[[ Material provided open ]]

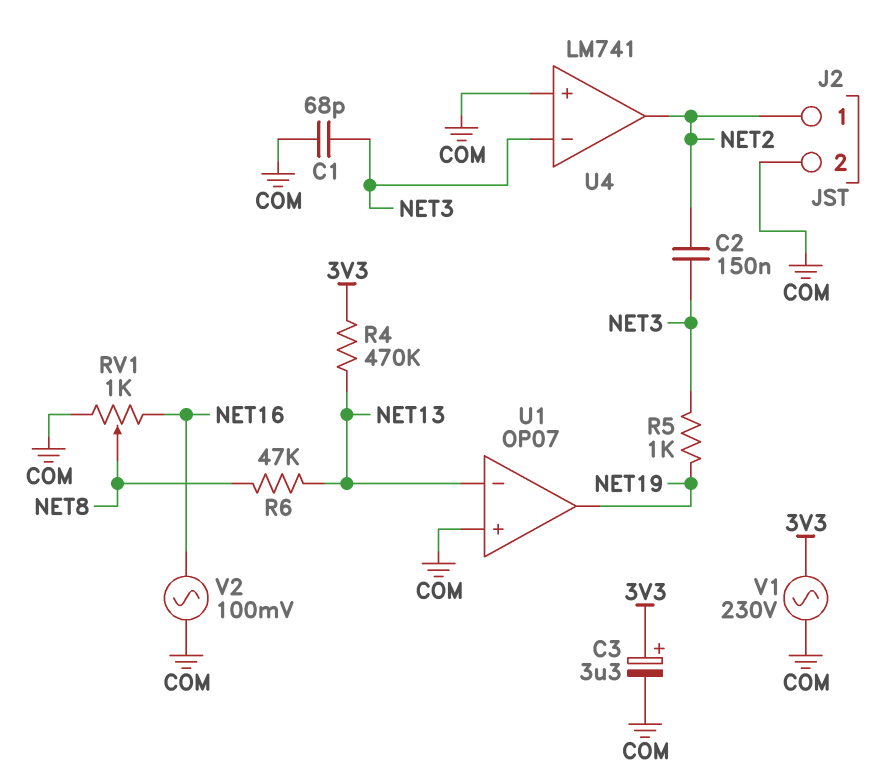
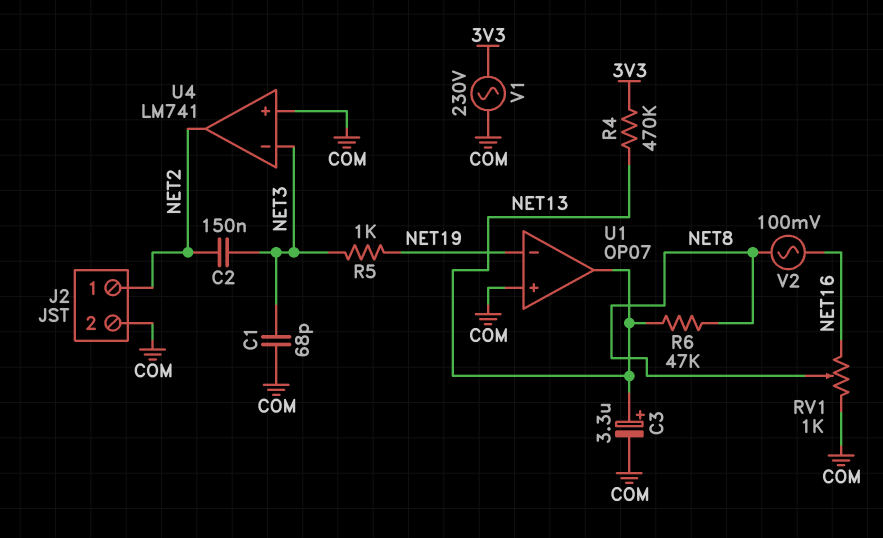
C3: 3.3uF (plus 3V3, minus COM) -> 3.3uF (plus NET13, minus COM)
U1 pin in-: NET13 -> NET19
U1 pin out: NET19 -> NET13
V2: AC 100mV (COM, NET16) -> AC 100mV (NET8, NET16)

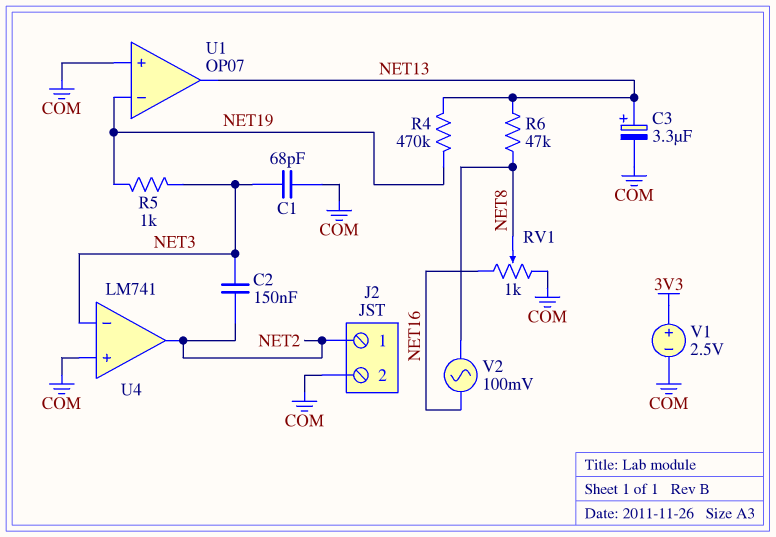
R4: 470k (3V3, NET13) -> 470k (NET13, NET19)
V1: AC 230V (3V3, COM) -> 2.5V (plus 3V3, minus COM)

[[ Material provided closed ]]

__Task details__: Find the lines above that contain the word "minus" and copy each one.

__Exercise response__:
C3: 3.3uF (plus 3V3, minus COM) -> 3.3uF (plus NET13, minus COM)
V1: AC 230V (3V3, COM) -> 2.5V (plus 3V3, minus COM)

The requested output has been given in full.